→ **Recorded information**:
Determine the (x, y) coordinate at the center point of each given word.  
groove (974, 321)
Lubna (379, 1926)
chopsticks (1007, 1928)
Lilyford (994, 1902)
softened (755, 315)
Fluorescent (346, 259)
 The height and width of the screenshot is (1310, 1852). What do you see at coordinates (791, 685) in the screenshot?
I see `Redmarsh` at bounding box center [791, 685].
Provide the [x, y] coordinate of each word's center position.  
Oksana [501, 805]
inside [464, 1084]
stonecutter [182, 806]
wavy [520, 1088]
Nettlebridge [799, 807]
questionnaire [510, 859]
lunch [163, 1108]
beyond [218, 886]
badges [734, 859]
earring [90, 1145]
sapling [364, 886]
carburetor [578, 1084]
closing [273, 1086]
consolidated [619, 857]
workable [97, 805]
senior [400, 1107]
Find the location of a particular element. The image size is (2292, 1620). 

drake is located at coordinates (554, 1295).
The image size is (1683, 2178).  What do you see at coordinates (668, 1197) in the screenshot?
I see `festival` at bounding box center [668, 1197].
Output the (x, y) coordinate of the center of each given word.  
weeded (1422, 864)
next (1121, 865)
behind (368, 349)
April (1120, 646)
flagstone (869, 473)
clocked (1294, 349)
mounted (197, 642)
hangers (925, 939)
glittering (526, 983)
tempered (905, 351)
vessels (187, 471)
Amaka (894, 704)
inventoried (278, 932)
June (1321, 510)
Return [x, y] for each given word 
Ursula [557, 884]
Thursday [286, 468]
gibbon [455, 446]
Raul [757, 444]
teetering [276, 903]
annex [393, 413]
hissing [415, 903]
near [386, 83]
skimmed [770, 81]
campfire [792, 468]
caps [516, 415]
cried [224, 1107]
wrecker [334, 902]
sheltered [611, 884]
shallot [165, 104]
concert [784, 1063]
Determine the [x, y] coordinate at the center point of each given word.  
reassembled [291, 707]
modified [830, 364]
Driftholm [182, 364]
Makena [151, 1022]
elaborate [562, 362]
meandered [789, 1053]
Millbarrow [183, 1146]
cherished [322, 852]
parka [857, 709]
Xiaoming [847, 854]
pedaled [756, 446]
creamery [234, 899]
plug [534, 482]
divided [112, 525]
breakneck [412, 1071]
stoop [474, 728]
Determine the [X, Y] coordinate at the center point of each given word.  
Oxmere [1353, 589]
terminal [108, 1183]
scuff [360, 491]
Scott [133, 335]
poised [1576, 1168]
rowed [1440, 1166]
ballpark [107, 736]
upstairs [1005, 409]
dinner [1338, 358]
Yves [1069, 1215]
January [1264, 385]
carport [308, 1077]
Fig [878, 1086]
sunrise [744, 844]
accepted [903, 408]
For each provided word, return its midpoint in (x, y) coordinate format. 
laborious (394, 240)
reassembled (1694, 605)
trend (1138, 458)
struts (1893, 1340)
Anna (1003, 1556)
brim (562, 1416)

→ **Exercise description**:
Please recast every line of the material above as a Markdown table with two columns, Row for the row number and Line for the line itself, and leave out blank lines.

→ **Reply**:
| Row | Line |
|---|---|
| 1 | Determine the (x, y) coordinate at the center point of each given word.   |
| 2 | groove (974, 321) |
| 3 | Lubna (379, 1926) |
| 4 | chopsticks (1007, 1928) |
| 5 | Lilyford (994, 1902) |
| 6 | softened (755, 315) |
| 7 | Fluorescent (346, 259) |
| 8 |  The height and width of the screenshot is (1310, 1852). What do you see at coordinates (791, 685) in the screenshot? |
| 9 | I see `Redmarsh` at bounding box center [791, 685]. |
| 10 | Provide the [x, y] coordinate of each word's center position.   |
| 11 | Oksana [501, 805] |
| 12 | inside [464, 1084] |
| 13 | stonecutter [182, 806] |
| 14 | wavy [520, 1088] |
| 15 | Nettlebridge [799, 807] |
| 16 | questionnaire [510, 859] |
| 17 | lunch [163, 1108] |
| 18 | beyond [218, 886] |
| 19 | badges [734, 859] |
| 20 | earring [90, 1145] |
| 21 | sapling [364, 886] |
| 22 | carburetor [578, 1084] |
| 23 | closing [273, 1086] |
| 24 | consolidated [619, 857] |
| 25 | workable [97, 805] |
| 26 | senior [400, 1107] |
| 27 | Find the location of a particular element. The image size is (2292, 1620).  |
| 28 | drake is located at coordinates (554, 1295). |
| 29 | The image size is (1683, 2178).  What do you see at coordinates (668, 1197) in the screenshot? |
| 30 | I see `festival` at bounding box center [668, 1197]. |
| 31 | Output the (x, y) coordinate of the center of each given word.   |
| 32 | weeded (1422, 864) |
| 33 | next (1121, 865) |
| 34 | behind (368, 349) |
| 35 | April (1120, 646) |
| 36 | flagstone (869, 473) |
| 37 | clocked (1294, 349) |
| 38 | mounted (197, 642) |
| 39 | hangers (925, 939) |
| 40 | glittering (526, 983) |
| 41 | tempered (905, 351) |
| 42 | vessels (187, 471) |
| 43 | Amaka (894, 704) |
| 44 | inventoried (278, 932) |
| 45 | June (1321, 510) |
| 46 | Return [x, y] for each given word  |
| 47 | Ursula [557, 884] |
| 48 | Thursday [286, 468] |
| 49 | gibbon [455, 446] |
| 50 | Raul [757, 444] |
| 51 | teetering [276, 903] |
| 52 | annex [393, 413] |
| 53 | hissing [415, 903] |
| 54 | near [386, 83] |
| 55 | skimmed [770, 81] |
| 56 | campfire [792, 468] |
| 57 | caps [516, 415] |
| 58 | cried [224, 1107] |
| 59 | wrecker [334, 902] |
| 60 | sheltered [611, 884] |
| 61 | shallot [165, 104] |
| 62 | concert [784, 1063] |
| 63 | Determine the [x, y] coordinate at the center point of each given word.   |
| 64 | reassembled [291, 707] |
| 65 | modified [830, 364] |
| 66 | Driftholm [182, 364] |
| 67 | Makena [151, 1022] |
| 68 | elaborate [562, 362] |
| 69 | meandered [789, 1053] |
| 70 | Millbarrow [183, 1146] |
| 71 | cherished [322, 852] |
| 72 | parka [857, 709] |
| 73 | Xiaoming [847, 854] |
| 74 | pedaled [756, 446] |
| 75 | creamery [234, 899] |
| 76 | plug [534, 482] |
| 77 | divided [112, 525] |
| 78 | breakneck [412, 1071] |
| 79 | stoop [474, 728] |
| 80 | Determine the [X, Y] coordinate at the center point of each given word.   |
| 81 | Oxmere [1353, 589] |
| 82 | terminal [108, 1183] |
| 83 | scuff [360, 491] |
| 84 | Scott [133, 335] |
| 85 | poised [1576, 1168] |
| 86 | rowed [1440, 1166] |
| 87 | ballpark [107, 736] |
| 88 | upstairs [1005, 409] |
| 89 | dinner [1338, 358] |
| 90 | Yves [1069, 1215] |
| 91 | January [1264, 385] |
| 92 | carport [308, 1077] |
| 93 | Fig [878, 1086] |
| 94 | sunrise [744, 844] |
| 95 | accepted [903, 408] |
| 96 | For each provided word, return its midpoint in (x, y) coordinate format.  |
| 97 | laborious (394, 240) |
| 98 | reassembled (1694, 605) |
| 99 | trend (1138, 458) |
| 100 | struts (1893, 1340) |
| 101 | Anna (1003, 1556) |
| 102 | brim (562, 1416) |